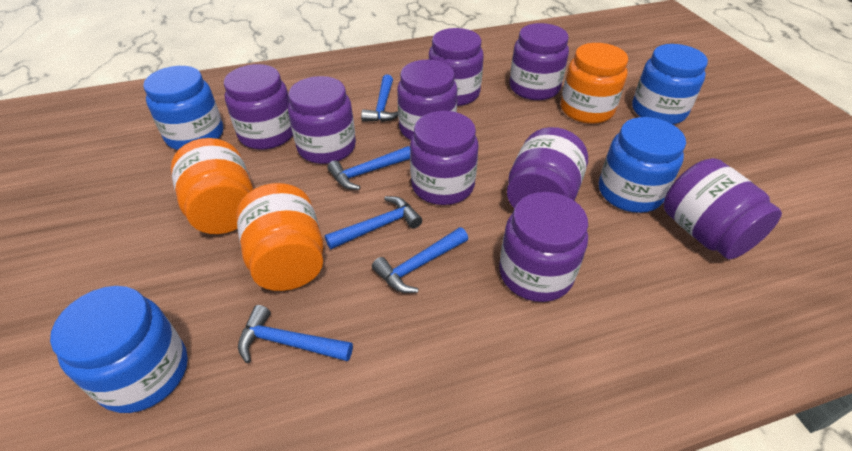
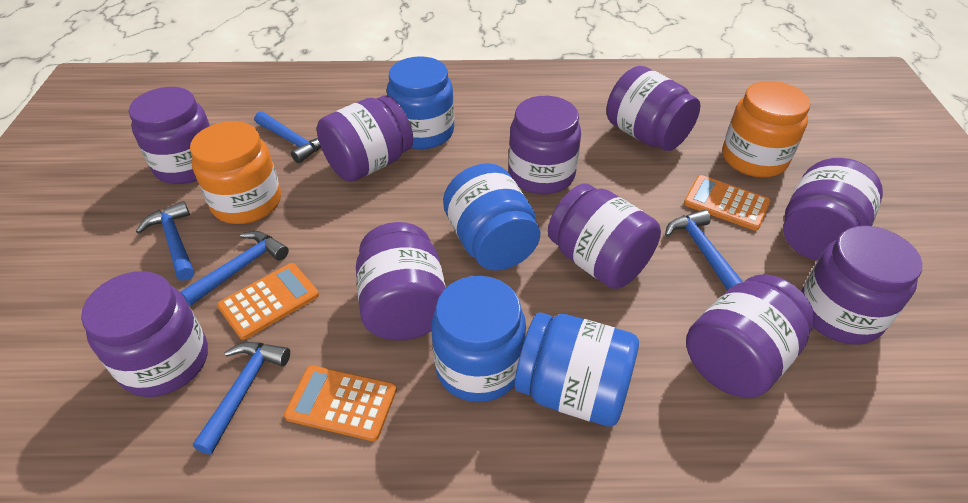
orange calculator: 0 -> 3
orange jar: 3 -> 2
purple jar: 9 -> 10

══════════

Give the listing again word for word, without its images.

orange calculator: 0 -> 3
orange jar: 3 -> 2
purple jar: 9 -> 10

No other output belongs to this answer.